_Exercise instructions_:
Please give the records below again in full, exactly, with the images left out.

_Record set_:
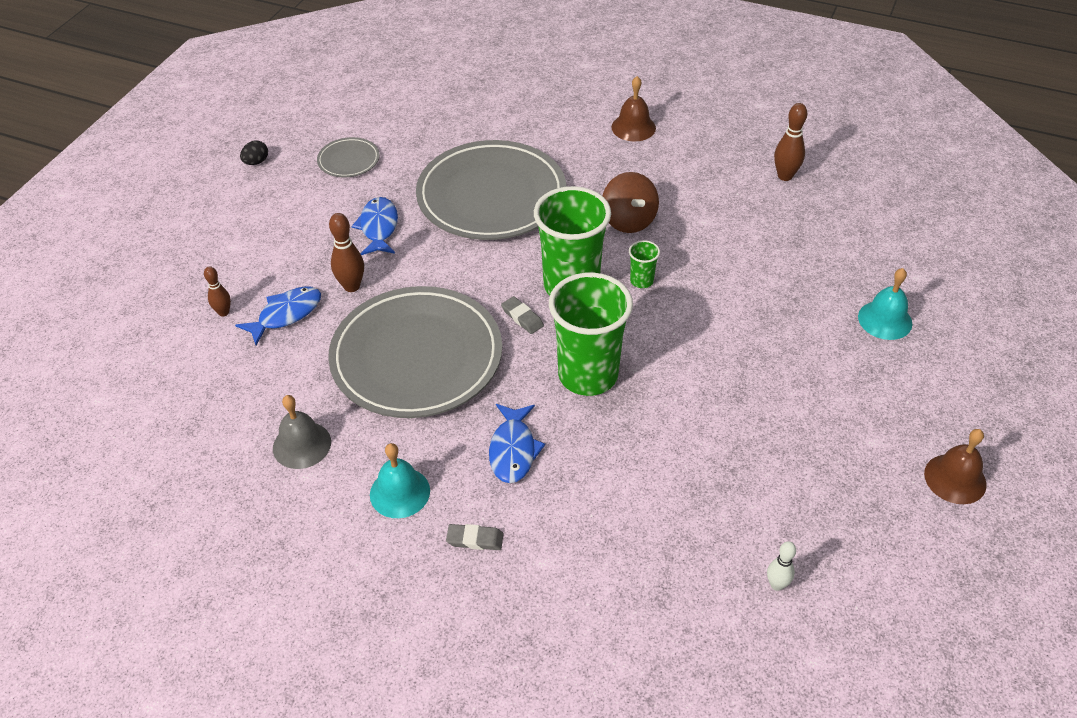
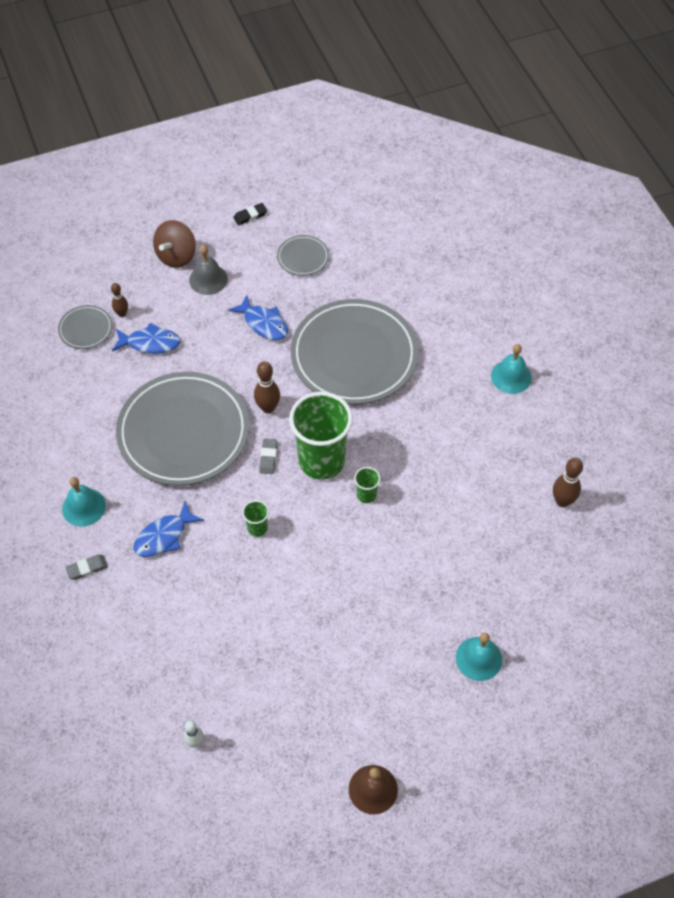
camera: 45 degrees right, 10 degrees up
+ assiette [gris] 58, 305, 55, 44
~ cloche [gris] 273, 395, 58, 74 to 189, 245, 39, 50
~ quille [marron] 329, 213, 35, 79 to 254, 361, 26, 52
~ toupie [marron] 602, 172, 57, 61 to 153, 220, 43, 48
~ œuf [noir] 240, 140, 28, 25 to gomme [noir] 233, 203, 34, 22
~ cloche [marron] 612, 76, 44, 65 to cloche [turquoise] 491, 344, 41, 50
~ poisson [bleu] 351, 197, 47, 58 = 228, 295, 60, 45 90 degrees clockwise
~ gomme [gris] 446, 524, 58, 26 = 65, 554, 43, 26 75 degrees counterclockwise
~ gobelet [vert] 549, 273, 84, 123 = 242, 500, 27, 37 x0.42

_Reply_:
camera: 45 degrees right, 10 degrees up
+ assiette [gris] 58, 305, 55, 44
~ cloche [gris] 273, 395, 58, 74 to 189, 245, 39, 50
~ quille [marron] 329, 213, 35, 79 to 254, 361, 26, 52
~ toupie [marron] 602, 172, 57, 61 to 153, 220, 43, 48
~ œuf [noir] 240, 140, 28, 25 to gomme [noir] 233, 203, 34, 22
~ cloche [marron] 612, 76, 44, 65 to cloche [turquoise] 491, 344, 41, 50
~ poisson [bleu] 351, 197, 47, 58 = 228, 295, 60, 45 90 degrees clockwise
~ gomme [gris] 446, 524, 58, 26 = 65, 554, 43, 26 75 degrees counterclockwise
~ gobelet [vert] 549, 273, 84, 123 = 242, 500, 27, 37 x0.42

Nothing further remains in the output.